== Task objective ==
A single number is the answer: how many lines of the data hold "none"?

== The data ==
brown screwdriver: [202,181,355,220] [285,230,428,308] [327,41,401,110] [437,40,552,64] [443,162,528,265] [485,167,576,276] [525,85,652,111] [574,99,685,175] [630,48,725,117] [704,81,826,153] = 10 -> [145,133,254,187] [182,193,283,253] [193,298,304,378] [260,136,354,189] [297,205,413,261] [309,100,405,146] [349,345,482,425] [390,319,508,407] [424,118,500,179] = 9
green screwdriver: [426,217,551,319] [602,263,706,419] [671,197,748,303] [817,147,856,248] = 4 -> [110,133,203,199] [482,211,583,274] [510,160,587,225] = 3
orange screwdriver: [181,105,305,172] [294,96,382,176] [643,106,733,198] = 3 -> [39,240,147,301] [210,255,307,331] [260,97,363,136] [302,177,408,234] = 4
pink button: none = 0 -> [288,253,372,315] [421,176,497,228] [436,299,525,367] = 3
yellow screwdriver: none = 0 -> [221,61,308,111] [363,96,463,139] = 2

== Written answer ==
2